Entries provided:
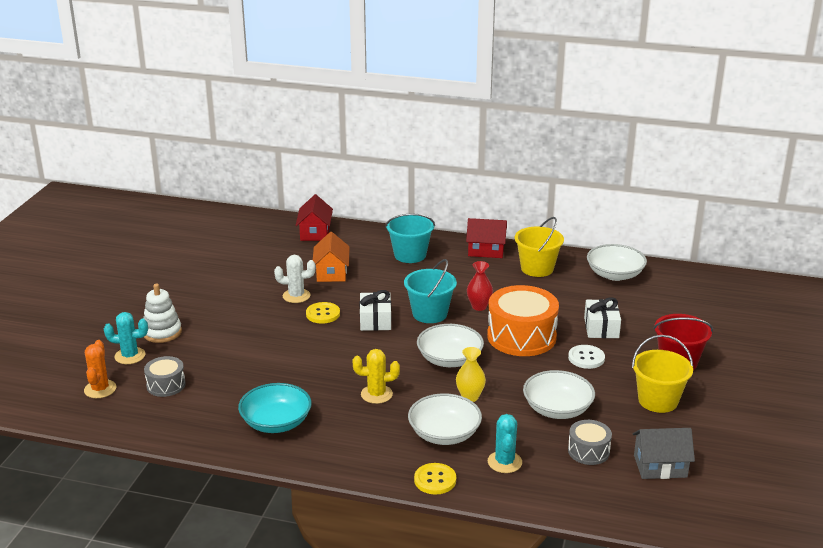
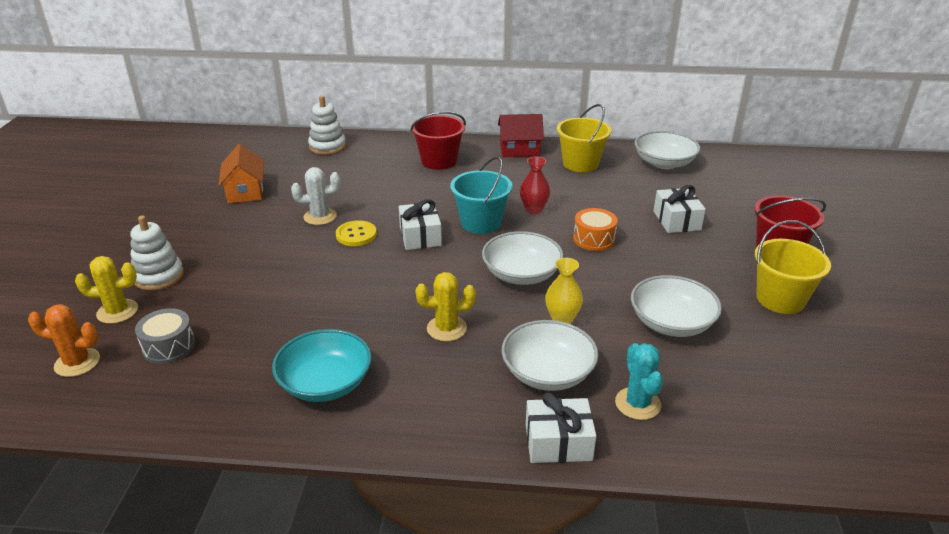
camera: 10 degrees left, 5 degrees up
(100, 389) = (77, 362): orange cactus -> orange cactus turned 75 degrees counterclockwise
(130, 356) = (117, 311): turquoise cactus -> yellow cactus
(315, 233) = (327, 146): red house -> white stacking toy
(331, 272) = (355, 187): orange house -> orange house (245, 191)
(410, 255) = (439, 161): turquoise bucket -> red bucket
(435, 480) = (558, 442): yellow button -> white gift
(521, 336) = (594, 239): orange drum -> orange drum, size x0.52
(586, 358) = (676, 256): white button -> none
(588, 451) = (733, 375): grey drum -> none
(660, 466) = (827, 385): grey house -> none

Problem to work on:
Pictures aside, return all the entries above exactly.

Result for this exercise:
camera: 10 degrees left, 5 degrees up
(100, 389) = (77, 362): orange cactus -> orange cactus turned 75 degrees counterclockwise
(130, 356) = (117, 311): turquoise cactus -> yellow cactus
(315, 233) = (327, 146): red house -> white stacking toy
(331, 272) = (355, 187): orange house -> orange house (245, 191)
(410, 255) = (439, 161): turquoise bucket -> red bucket
(435, 480) = (558, 442): yellow button -> white gift
(521, 336) = (594, 239): orange drum -> orange drum, size x0.52
(586, 358) = (676, 256): white button -> none
(588, 451) = (733, 375): grey drum -> none
(660, 466) = (827, 385): grey house -> none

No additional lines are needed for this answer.